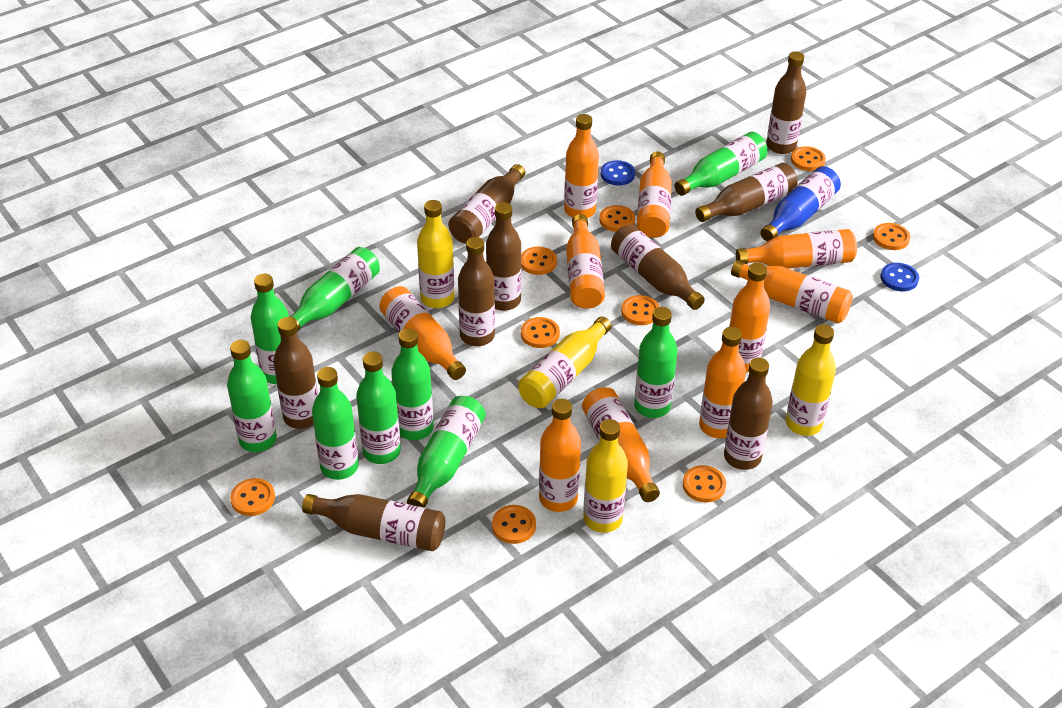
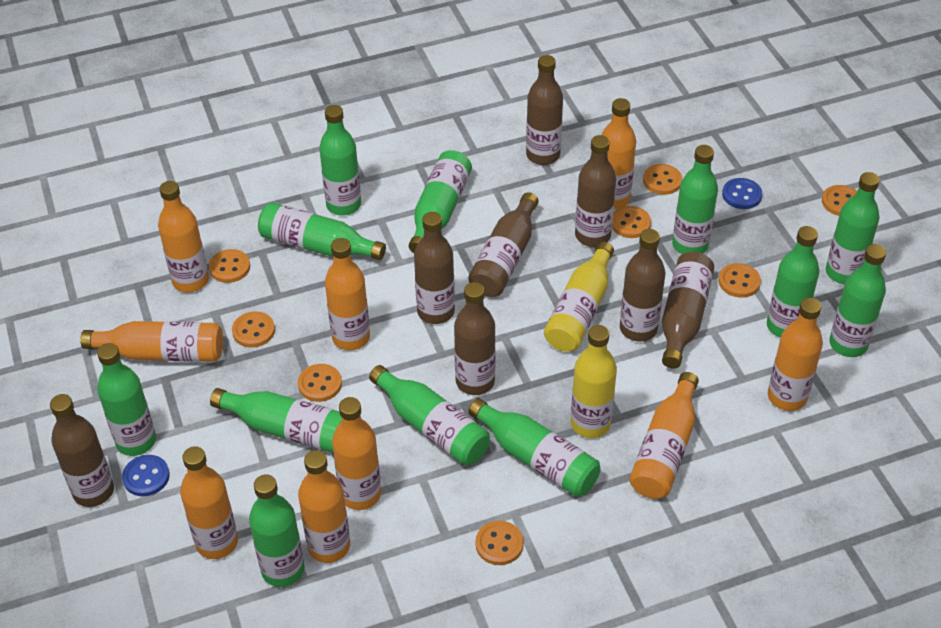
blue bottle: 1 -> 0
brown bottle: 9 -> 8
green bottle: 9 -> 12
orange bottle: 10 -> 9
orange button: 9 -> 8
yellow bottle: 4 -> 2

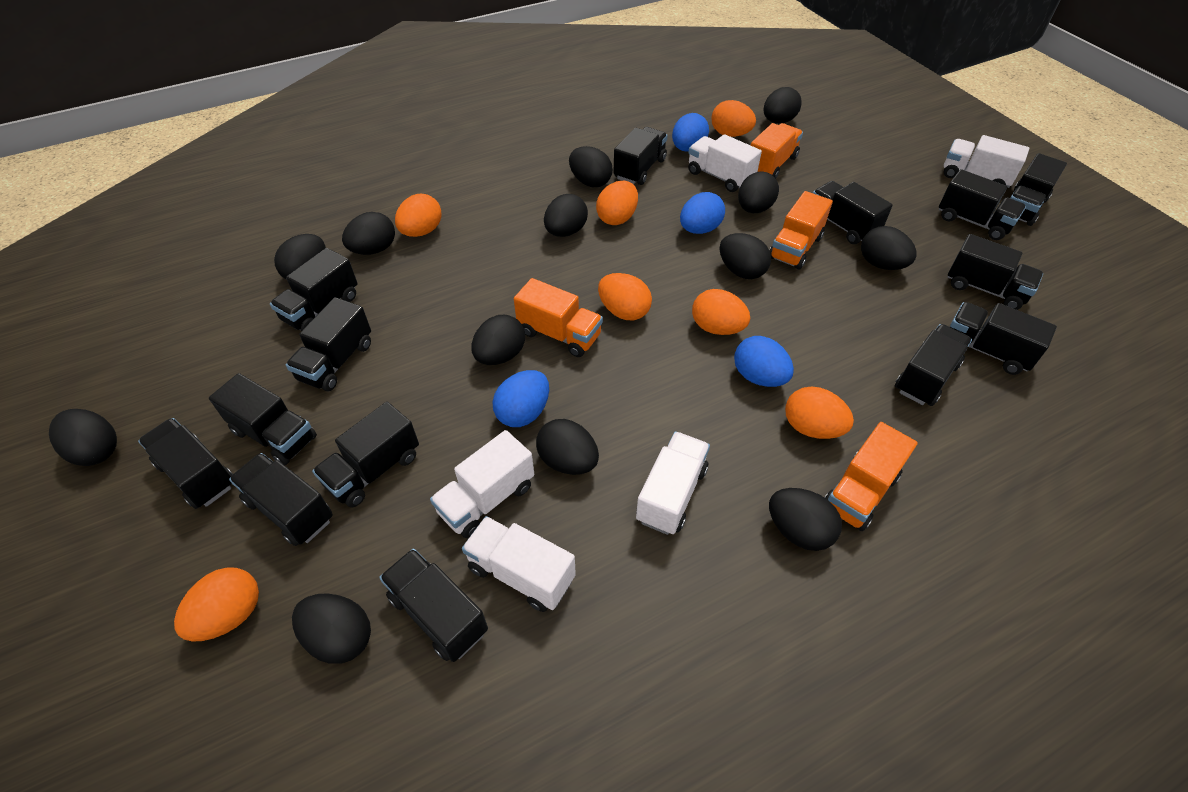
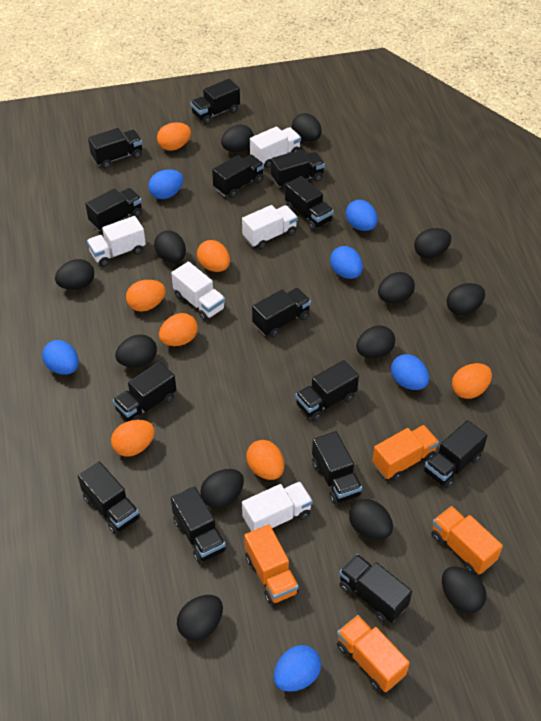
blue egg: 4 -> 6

==*==

WHAT YOU ARE ASKED TO DO ▸
Exclude all images and retype the data precisely.

WRITTEN RESPONSE ▸
blue bottle: 1 -> 0
brown bottle: 9 -> 8
green bottle: 9 -> 12
orange bottle: 10 -> 9
orange button: 9 -> 8
yellow bottle: 4 -> 2

blue egg: 4 -> 6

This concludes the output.